(Information shown)

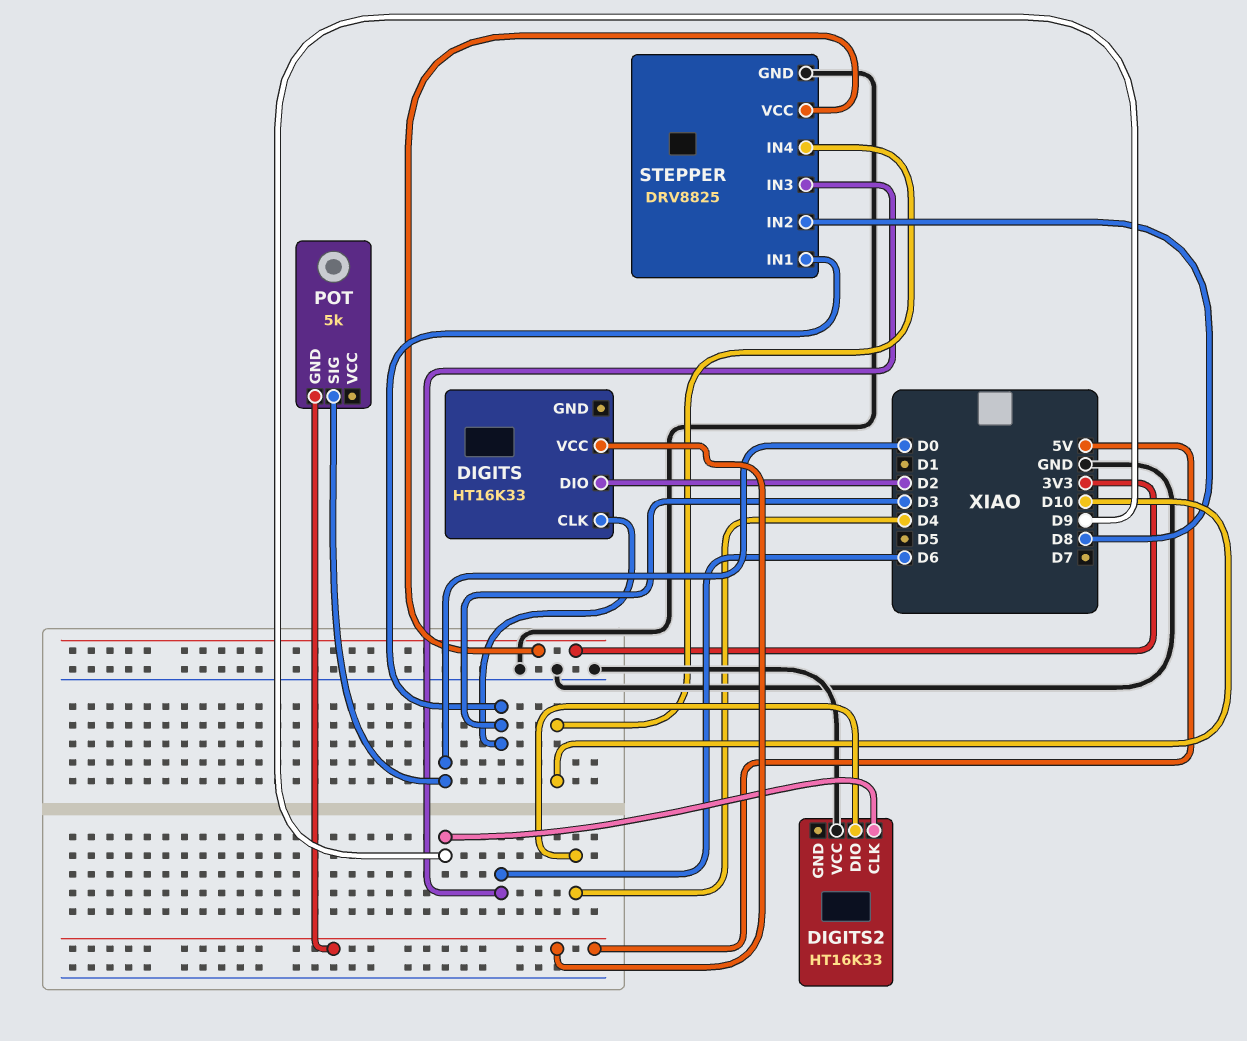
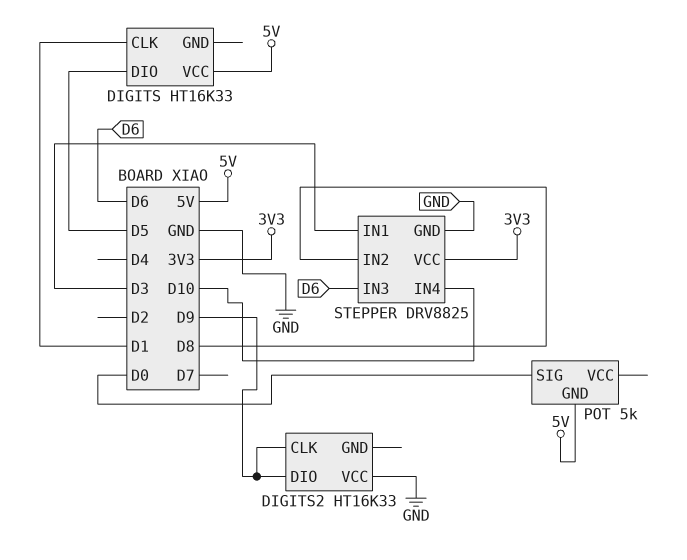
DIGITS pin CLK: D3 -> D1
DIGITS pin DIO: D2 -> D5
DIGITS2 pin DIO: D4 -> D9

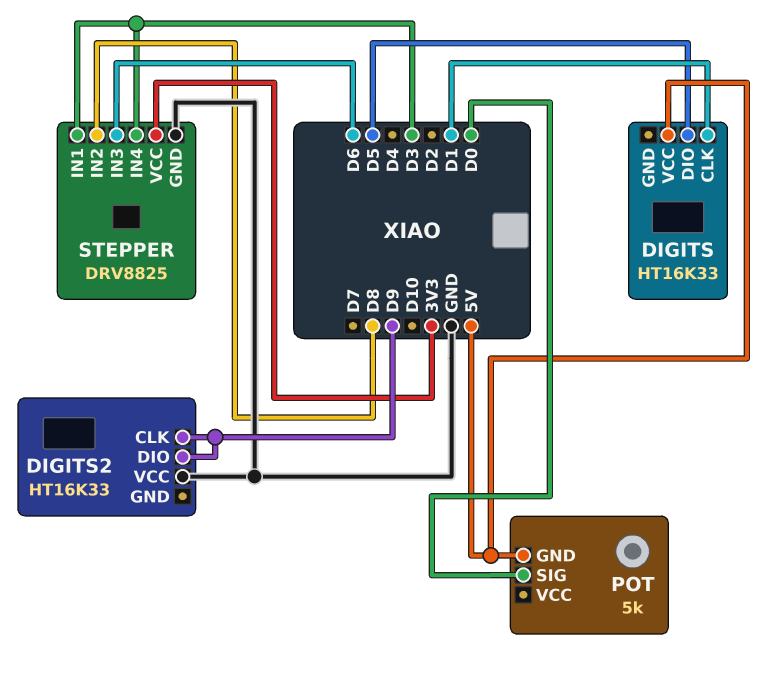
STEPPER pin IN4: D10 -> D3

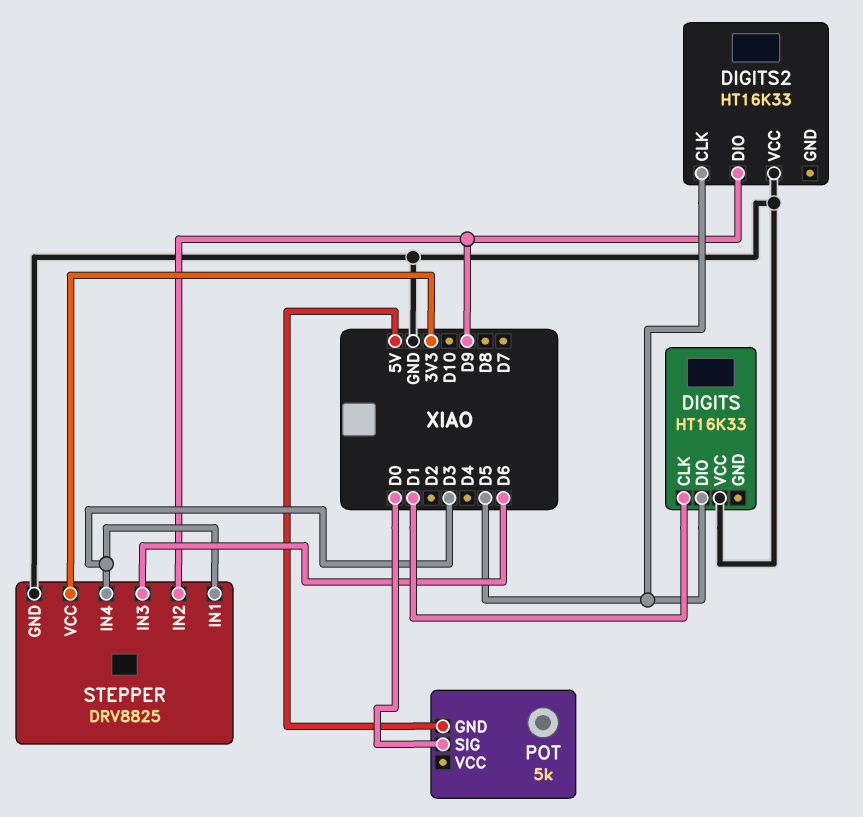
DIGITS pin VCC: 5V -> GND
DIGITS2 pin CLK: D9 -> D5
STEPPER pin IN2: D8 -> D9

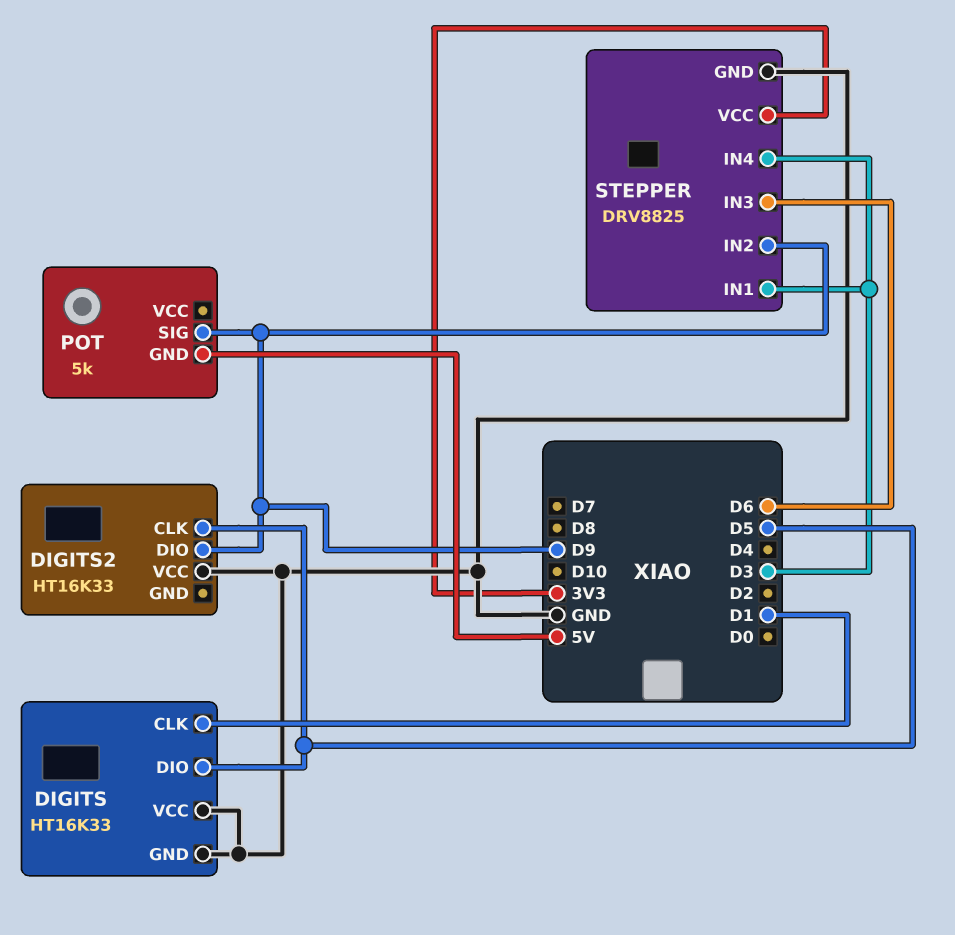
DIGITS pin GND: none -> GND
POT pin SIG: D0 -> D9

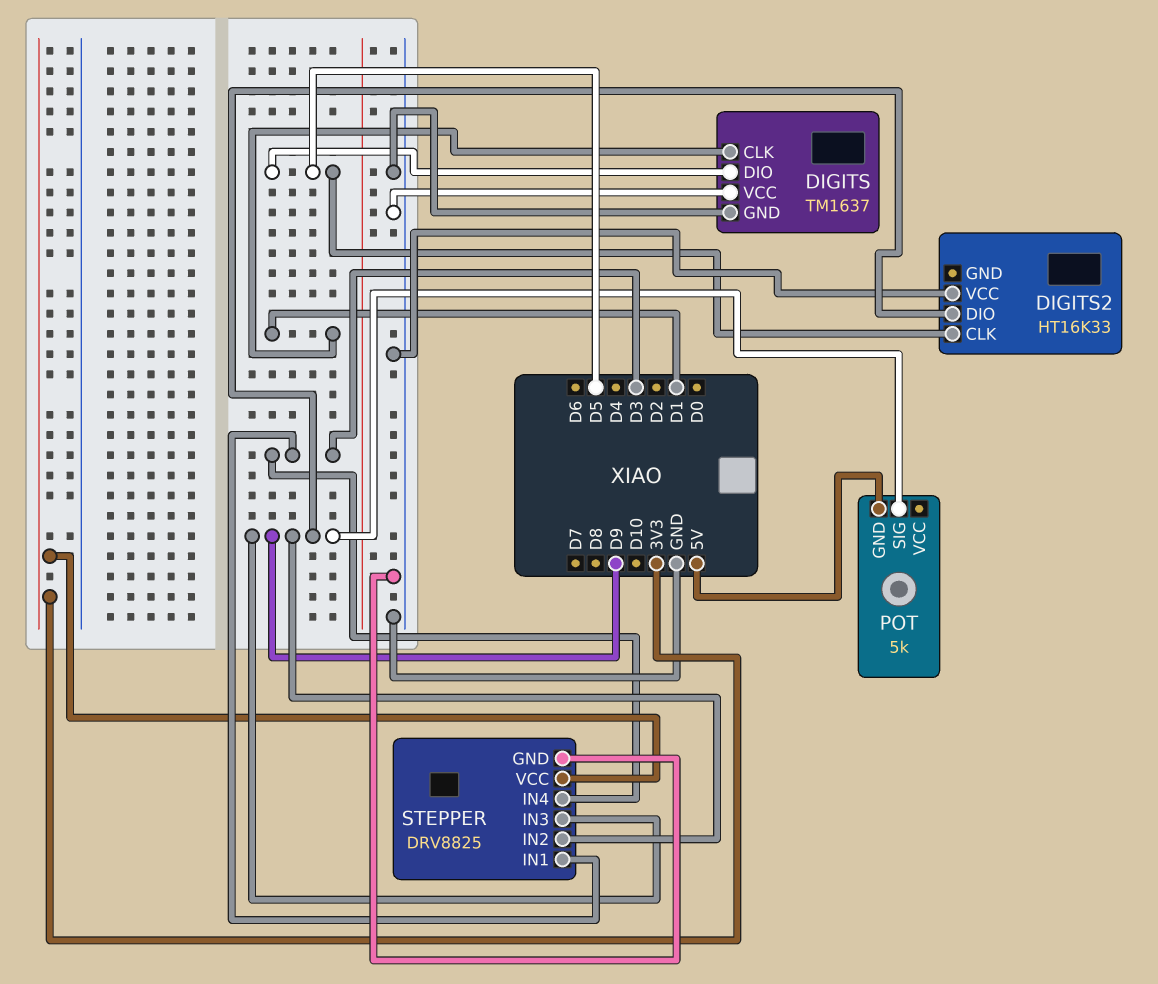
DIGITS: HT16K33 -> TM1637
STEPPER pin IN3: D6 -> D9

(End Information shown)

▶ **Exercise requirements**
Exactly the lines from the line with "STEPPER pin IN4: D10 -> D3" through the end of the data are to be reproduced, and no picture is to be included.

▶ **Task response**
STEPPER pin IN4: D10 -> D3

DIGITS pin VCC: 5V -> GND
DIGITS2 pin CLK: D9 -> D5
STEPPER pin IN2: D8 -> D9

DIGITS pin GND: none -> GND
POT pin SIG: D0 -> D9

DIGITS: HT16K33 -> TM1637
STEPPER pin IN3: D6 -> D9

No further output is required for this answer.